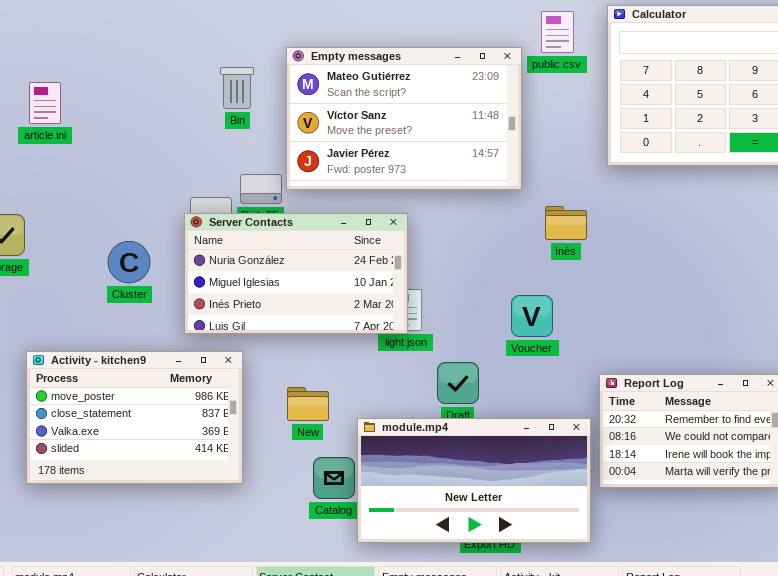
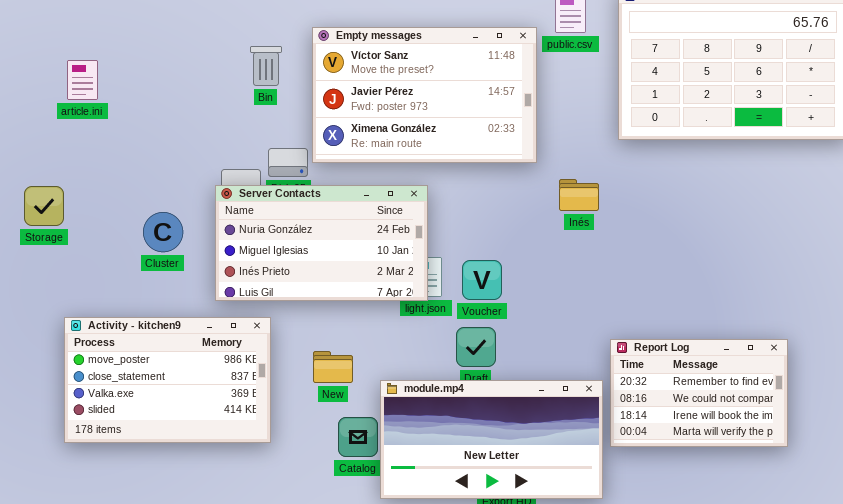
Empty messages: [286,47,522,190] -> [312,27,537,163], scrolled down 1 row
Voucher: [511,295,553,337] -> [462,260,502,300], moved

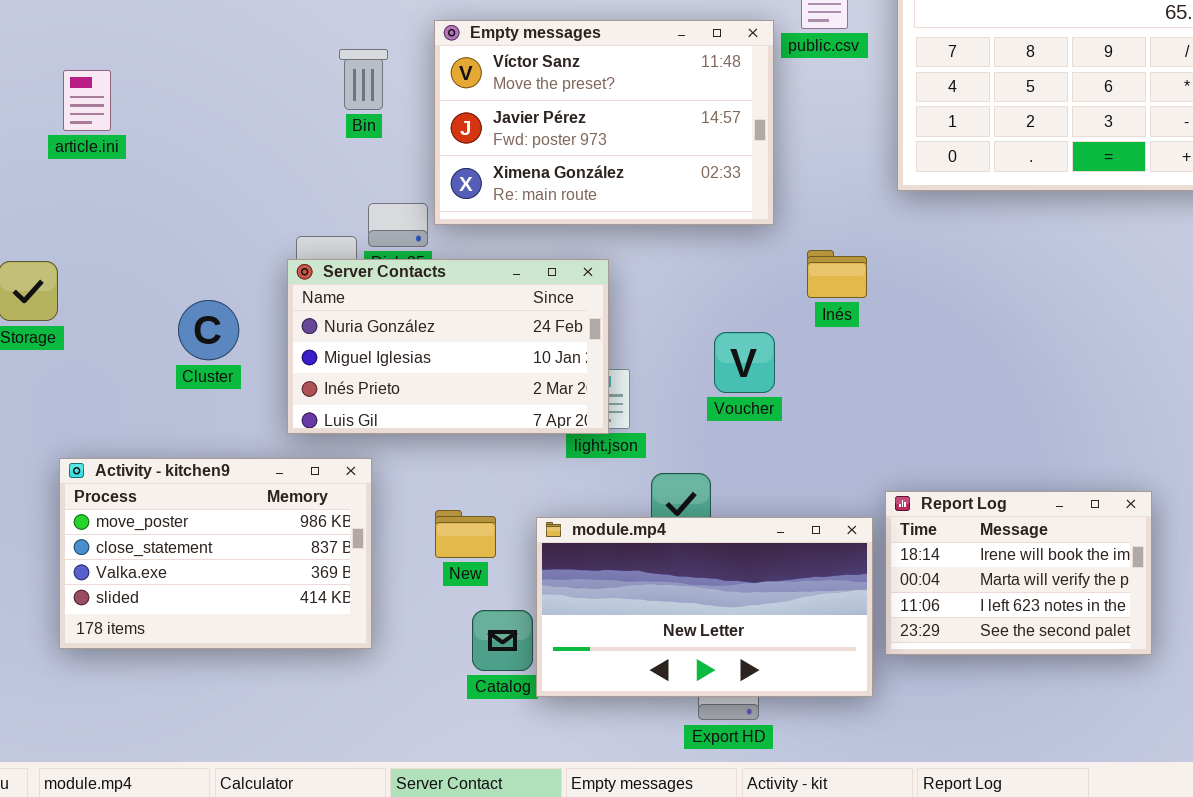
Voucher: [462,260,502,300] -> [714,332,775,393], moved
Report Log: [610,339,788,447] -> [885,491,1152,655], scrolled down 2 rows
module.mp4: [380,380,603,499] -> [536,517,873,697], moved

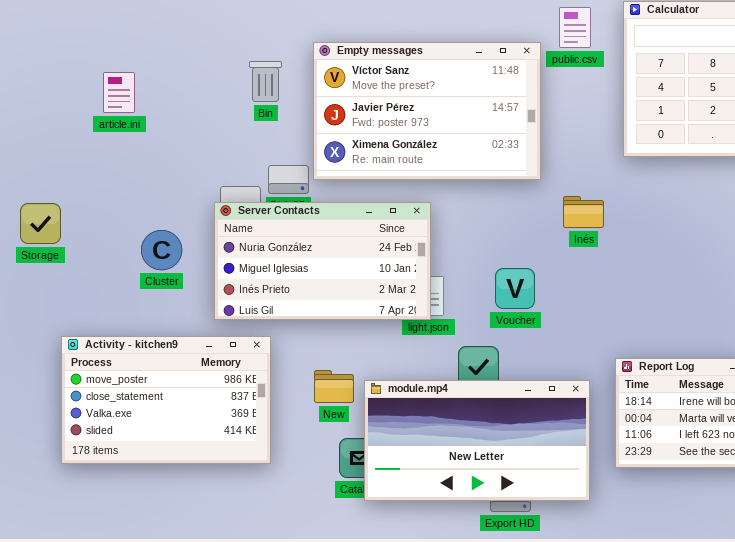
article.ini: [63,70,111,131] -> [103,72,135,113], moved
Voucher: [714,332,775,393] -> [495,268,535,309], moved
module.mp4: [536,517,873,697] -> [364,380,590,501], moved

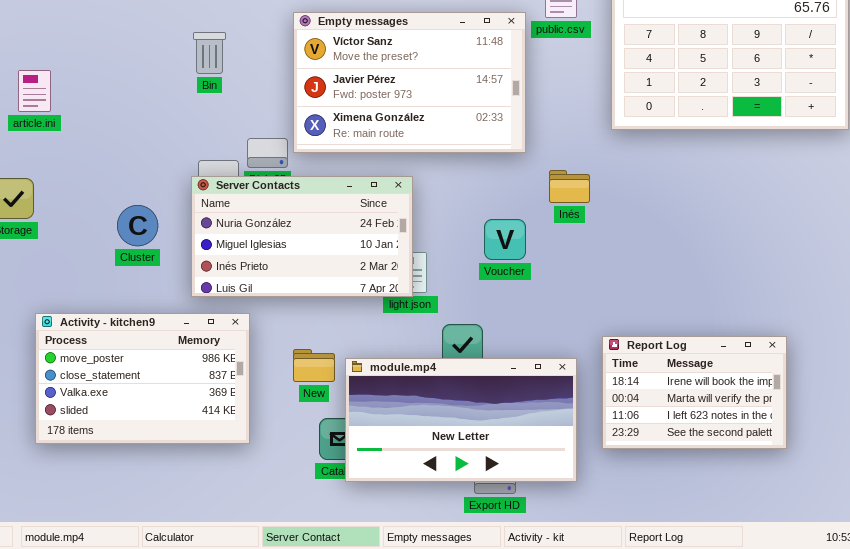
Bin: [249,61,282,102] -> [193,32,226,74], moved
article.ini: [103,72,135,113] -> [18,70,51,112], moved
Voucher: [495,268,535,309] -> [484,219,526,260], moved

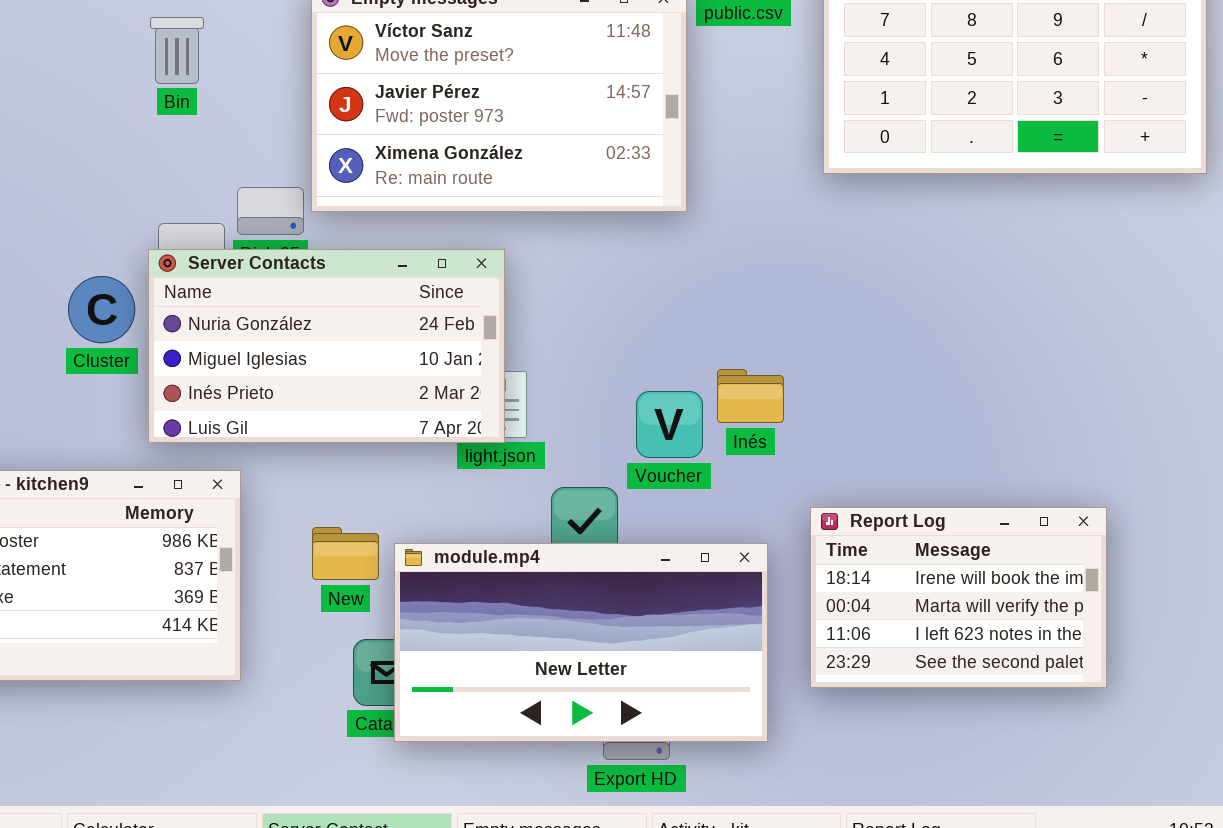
Inés: [549,170,590,203] -> [717,369,784,423], moved
Cluster: [117,205,158,246] -> [68,276,135,343], moved
Voucher: [484,219,526,260] -> [636,391,703,458], moved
================
* **What this task involves**: Each entry above is to be duplicated exactly, and its pictures omitted.

* **Task solution**:
Empty messages: [286,47,522,190] -> [312,27,537,163], scrolled down 1 row
Voucher: [511,295,553,337] -> [462,260,502,300], moved

Voucher: [462,260,502,300] -> [714,332,775,393], moved
Report Log: [610,339,788,447] -> [885,491,1152,655], scrolled down 2 rows
module.mp4: [380,380,603,499] -> [536,517,873,697], moved

article.ini: [63,70,111,131] -> [103,72,135,113], moved
Voucher: [714,332,775,393] -> [495,268,535,309], moved
module.mp4: [536,517,873,697] -> [364,380,590,501], moved

Bin: [249,61,282,102] -> [193,32,226,74], moved
article.ini: [103,72,135,113] -> [18,70,51,112], moved
Voucher: [495,268,535,309] -> [484,219,526,260], moved

Inés: [549,170,590,203] -> [717,369,784,423], moved
Cluster: [117,205,158,246] -> [68,276,135,343], moved
Voucher: [484,219,526,260] -> [636,391,703,458], moved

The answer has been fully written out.